*** SUPPLIED ENTRIES ***

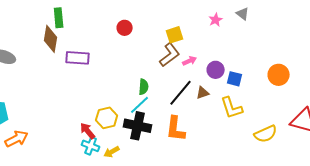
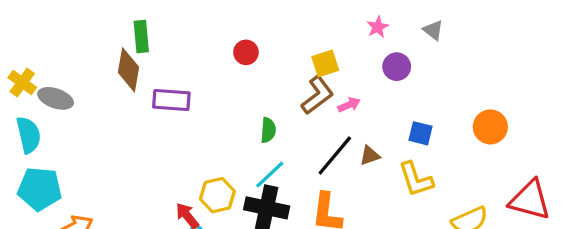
pink star: (216, 20) -> (378, 27), moved
purple circle: (216, 70) -> (397, 67), moved
green semicircle: (144, 87) -> (268, 130), moved

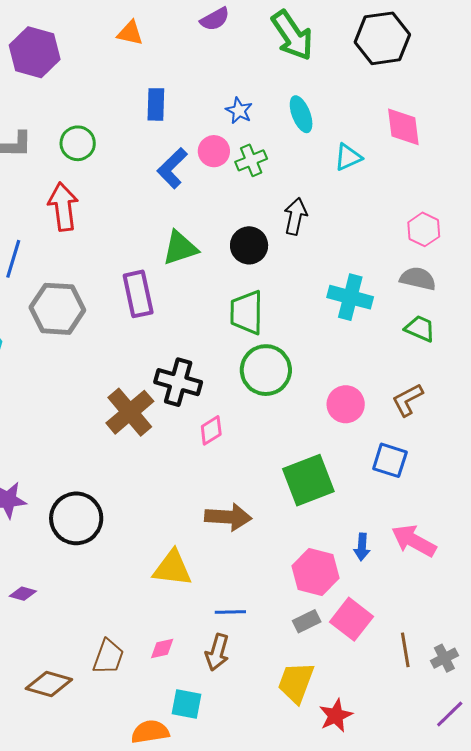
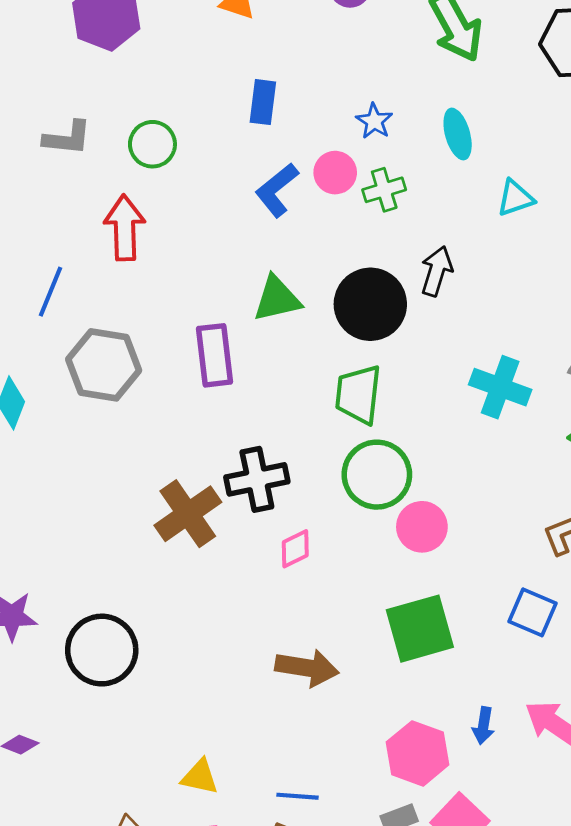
black circle: (249, 245) -> (370, 304), size x1.4
black cross: (178, 382) -> (257, 479), turned -33
pink circle: (346, 404) -> (422, 527), moved
yellow triangle: (172, 568) -> (200, 777), moved, size x0.7

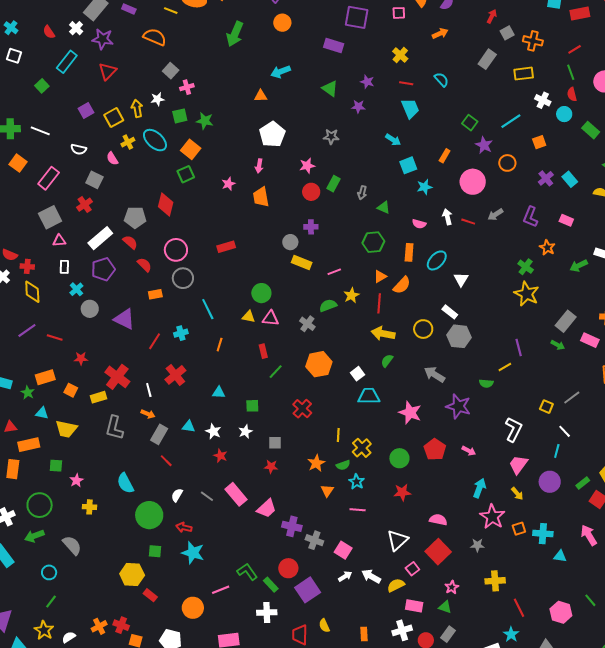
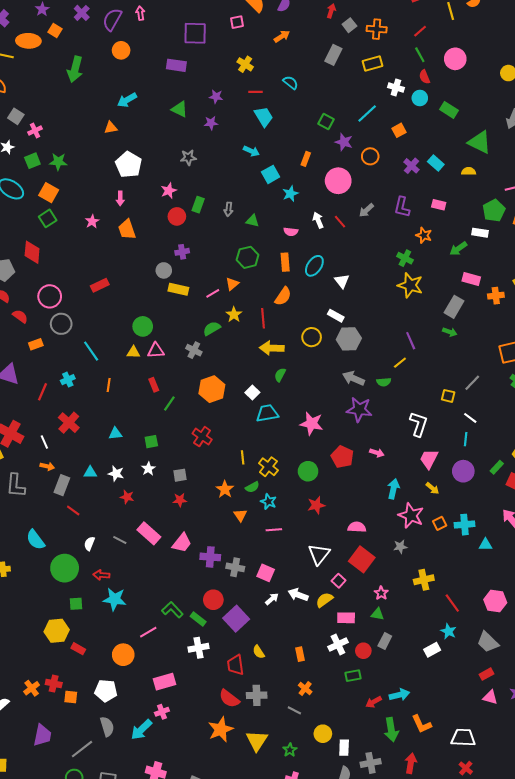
red line: (468, 222) -> (340, 222), turned 40
orange triangle: (380, 276) -> (232, 284), moved
pink rectangle: (590, 340) -> (471, 279), moved
gray arrow: (435, 374) -> (354, 378), moved

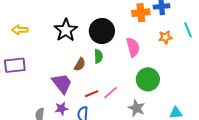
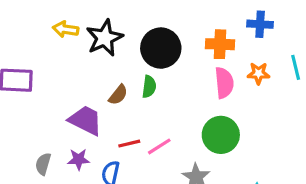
orange cross: (141, 13) -> (220, 44), moved
yellow arrow: (20, 30) -> (66, 29), moved
pink semicircle: (133, 47) -> (224, 83), moved
purple trapezoid: (62, 83) -> (85, 120), turned -35

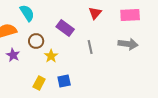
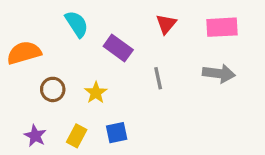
cyan semicircle: (27, 13) -> (77, 24), moved
brown circle: (36, 41) -> (53, 89), moved
purple star: (13, 55) -> (35, 136), moved

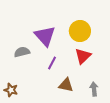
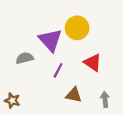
yellow circle: (80, 31) -> (77, 28), moved
red triangle: (83, 56) -> (93, 63), turned -42

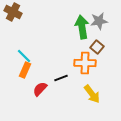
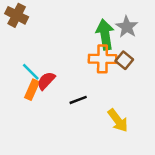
gray star: (99, 21) -> (127, 27), turned -30
orange cross: (85, 63) -> (102, 59), moved
red semicircle: (40, 89) -> (46, 81), moved

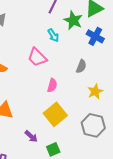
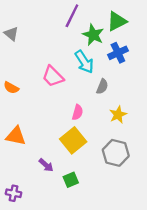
cyan arrow: (53, 35) -> (84, 62), moved, size x1.5
blue cross: (95, 36) -> (118, 53), turned 36
pink semicircle: (52, 85) -> (78, 112), moved

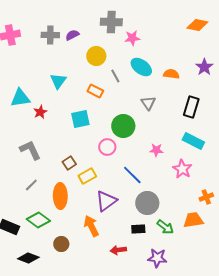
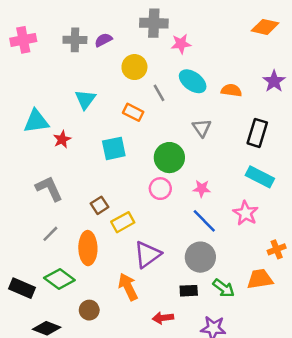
pink circle: (107, 147) -> (160, 189), moved
pink star: (156, 150) -> (202, 189), moved
blue line: (132, 175) -> (204, 221), moved

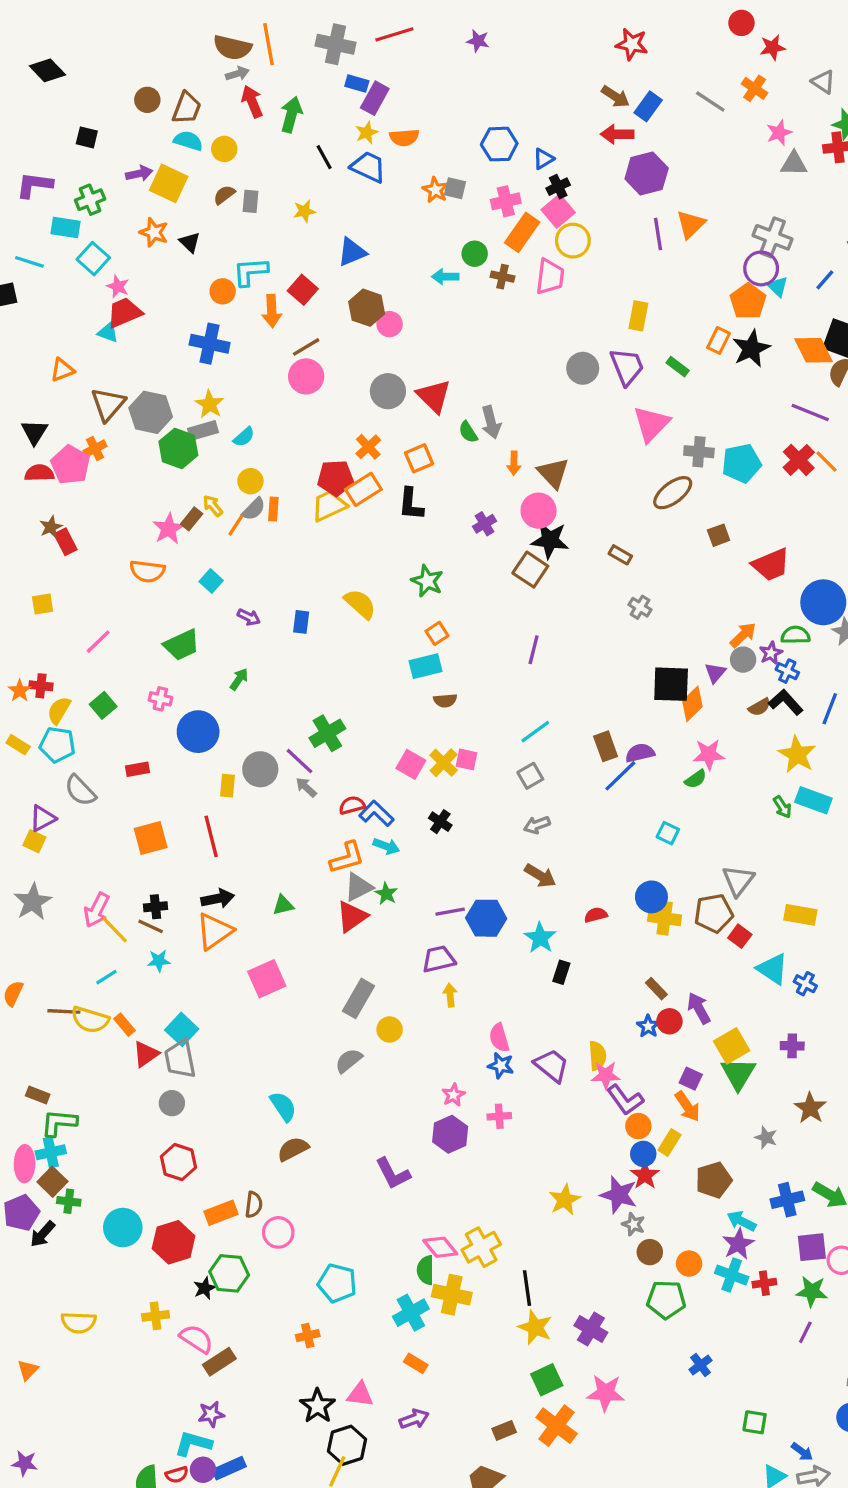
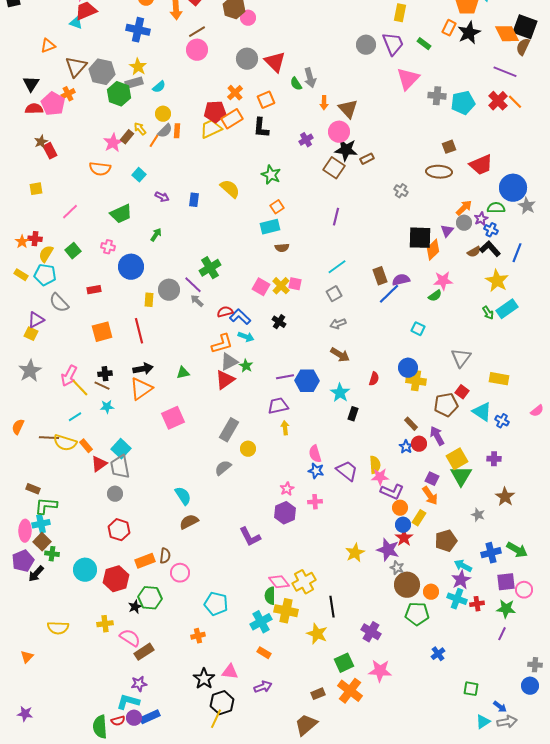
brown ellipse: (673, 493) -> (439, 172), moved, turned 40
brown rectangle: (620, 555) -> (367, 159), moved, turned -56
cyan rectangle: (813, 800) -> (507, 309), turned -55
brown pentagon: (714, 913) -> (446, 405), moved
red semicircle: (596, 915) -> (374, 379), turned 120
purple L-shape: (625, 1100) -> (392, 492), turned -30
brown circle: (650, 1252) -> (407, 585), size x1.6
yellow star: (535, 1327) -> (317, 634), moved

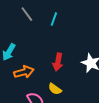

*** End of SUPPLIED ENTRIES ***

▶ [PROBLEM STATEMENT] From the line with "orange cross: (85, 63) -> (102, 59), moved" down to the last line of the entries above, set down every line exactly, apart from the pictures.

▶ [ANSWER SPACE]
orange cross: (85, 63) -> (102, 59), moved
red semicircle: (40, 89) -> (46, 81), moved

cyan arrow: (53, 35) -> (84, 62), moved, size x1.5
blue cross: (95, 36) -> (118, 53), turned 36
pink semicircle: (52, 85) -> (78, 112), moved

pink circle: (107, 147) -> (160, 189), moved
pink star: (156, 150) -> (202, 189), moved
blue line: (132, 175) -> (204, 221), moved

brown ellipse: (673, 493) -> (439, 172), moved, turned 40
brown rectangle: (620, 555) -> (367, 159), moved, turned -56
cyan rectangle: (813, 800) -> (507, 309), turned -55
brown pentagon: (714, 913) -> (446, 405), moved
red semicircle: (596, 915) -> (374, 379), turned 120
purple L-shape: (625, 1100) -> (392, 492), turned -30
brown circle: (650, 1252) -> (407, 585), size x1.6
yellow star: (535, 1327) -> (317, 634), moved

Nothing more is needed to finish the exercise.